Problem description: This task calls for copying every line in the data below that contains the word "minus".

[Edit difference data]
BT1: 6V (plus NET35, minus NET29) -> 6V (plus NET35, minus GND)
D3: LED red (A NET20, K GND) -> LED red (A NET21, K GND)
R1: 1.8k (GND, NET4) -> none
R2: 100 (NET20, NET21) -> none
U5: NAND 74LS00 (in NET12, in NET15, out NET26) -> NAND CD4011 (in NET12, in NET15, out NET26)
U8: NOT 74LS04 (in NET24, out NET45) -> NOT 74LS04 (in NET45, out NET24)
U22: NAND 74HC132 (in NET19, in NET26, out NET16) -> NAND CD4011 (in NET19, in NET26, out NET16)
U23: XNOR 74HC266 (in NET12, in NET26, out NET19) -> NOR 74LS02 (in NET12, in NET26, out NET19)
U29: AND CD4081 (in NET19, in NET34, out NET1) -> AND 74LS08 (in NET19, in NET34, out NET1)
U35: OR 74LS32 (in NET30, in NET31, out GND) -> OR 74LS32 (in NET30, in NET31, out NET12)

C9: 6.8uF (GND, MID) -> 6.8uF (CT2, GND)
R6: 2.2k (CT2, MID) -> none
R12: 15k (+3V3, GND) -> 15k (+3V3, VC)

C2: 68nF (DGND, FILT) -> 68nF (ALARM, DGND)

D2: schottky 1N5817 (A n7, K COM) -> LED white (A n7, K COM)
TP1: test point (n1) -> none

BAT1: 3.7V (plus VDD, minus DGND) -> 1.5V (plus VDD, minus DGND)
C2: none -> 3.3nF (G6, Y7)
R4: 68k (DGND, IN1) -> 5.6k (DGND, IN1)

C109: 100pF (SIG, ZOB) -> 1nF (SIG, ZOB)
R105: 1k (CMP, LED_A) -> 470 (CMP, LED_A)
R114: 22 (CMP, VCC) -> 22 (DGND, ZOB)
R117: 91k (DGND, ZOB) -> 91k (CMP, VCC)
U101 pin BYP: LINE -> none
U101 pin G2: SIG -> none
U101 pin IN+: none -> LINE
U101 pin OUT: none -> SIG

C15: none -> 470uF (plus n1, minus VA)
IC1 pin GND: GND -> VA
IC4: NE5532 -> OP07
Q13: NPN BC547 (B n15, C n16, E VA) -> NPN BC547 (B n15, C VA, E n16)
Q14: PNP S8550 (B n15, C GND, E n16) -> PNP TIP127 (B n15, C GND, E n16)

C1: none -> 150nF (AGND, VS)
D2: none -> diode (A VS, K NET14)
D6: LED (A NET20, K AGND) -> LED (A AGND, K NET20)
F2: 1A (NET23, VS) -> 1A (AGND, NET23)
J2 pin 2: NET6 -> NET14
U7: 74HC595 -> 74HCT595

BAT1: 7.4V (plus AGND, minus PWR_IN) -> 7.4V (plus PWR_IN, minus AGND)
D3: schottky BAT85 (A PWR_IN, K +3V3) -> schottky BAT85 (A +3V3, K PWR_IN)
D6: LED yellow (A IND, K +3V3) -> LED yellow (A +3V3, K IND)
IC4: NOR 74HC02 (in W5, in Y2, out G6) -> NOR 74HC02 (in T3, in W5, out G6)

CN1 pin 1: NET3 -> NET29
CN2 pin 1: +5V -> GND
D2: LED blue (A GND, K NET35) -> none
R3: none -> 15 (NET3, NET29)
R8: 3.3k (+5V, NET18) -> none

Response area:
BT1: 6V (plus NET35, minus NET29) -> 6V (plus NET35, minus GND)
BAT1: 3.7V (plus VDD, minus DGND) -> 1.5V (plus VDD, minus DGND)
C15: none -> 470uF (plus n1, minus VA)
BAT1: 7.4V (plus AGND, minus PWR_IN) -> 7.4V (plus PWR_IN, minus AGND)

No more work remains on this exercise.